## Exercise description
Every entry is to be returned unchanged, and no picture is to be included.

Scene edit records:
________________________________________

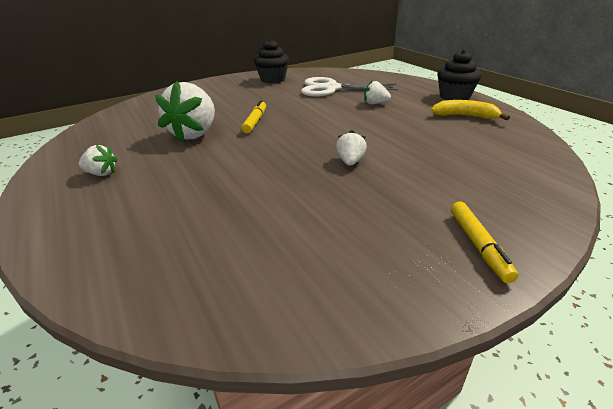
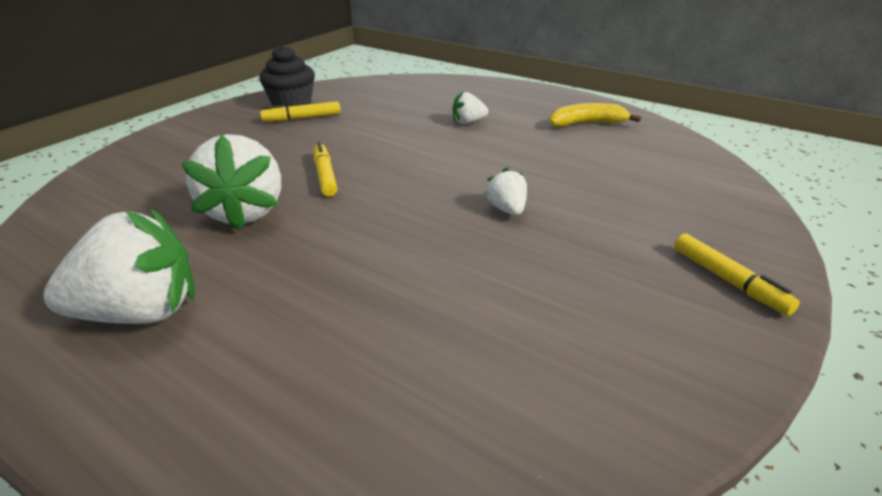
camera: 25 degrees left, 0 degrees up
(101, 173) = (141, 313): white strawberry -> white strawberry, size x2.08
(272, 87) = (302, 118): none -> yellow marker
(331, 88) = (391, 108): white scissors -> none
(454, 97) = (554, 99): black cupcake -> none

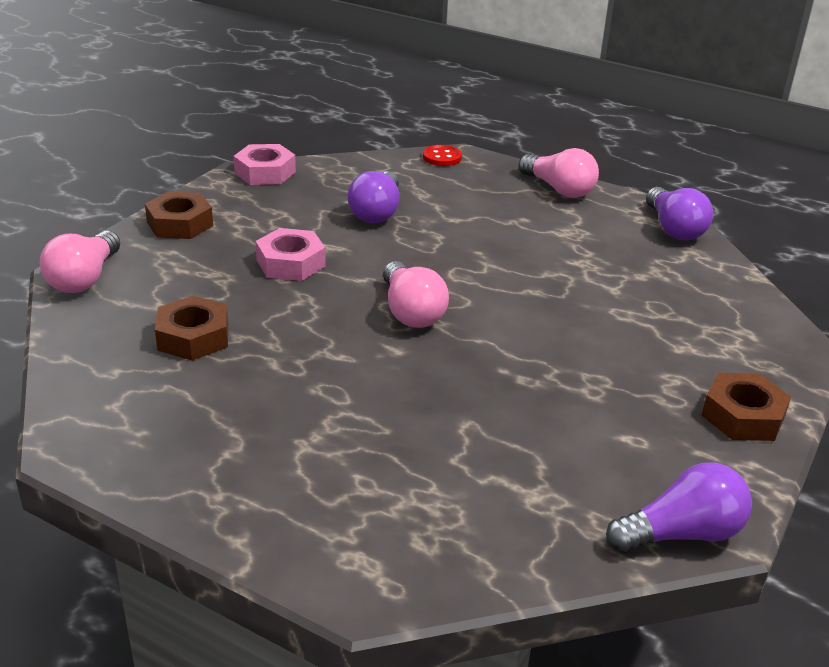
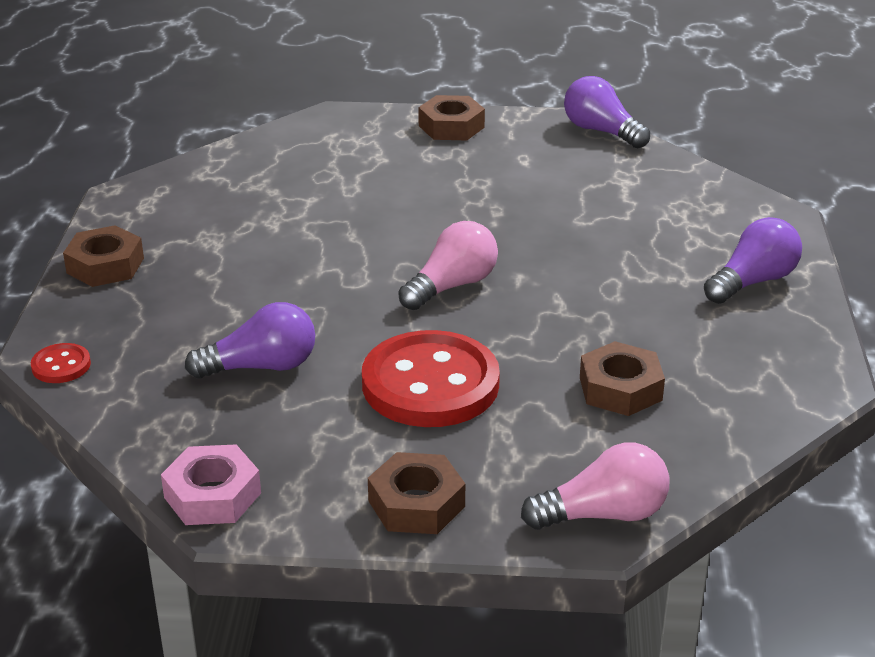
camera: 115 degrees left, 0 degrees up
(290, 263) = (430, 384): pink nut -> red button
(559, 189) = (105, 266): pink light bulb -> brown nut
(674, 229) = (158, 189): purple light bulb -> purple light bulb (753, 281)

________________________________________

## Answer to this exercise
camera: 25 degrees left, 0 degrees up
(101, 173) = (141, 313): white strawberry -> white strawberry, size x2.08
(272, 87) = (302, 118): none -> yellow marker
(331, 88) = (391, 108): white scissors -> none
(454, 97) = (554, 99): black cupcake -> none

camera: 115 degrees left, 0 degrees up
(290, 263) = (430, 384): pink nut -> red button
(559, 189) = (105, 266): pink light bulb -> brown nut
(674, 229) = (158, 189): purple light bulb -> purple light bulb (753, 281)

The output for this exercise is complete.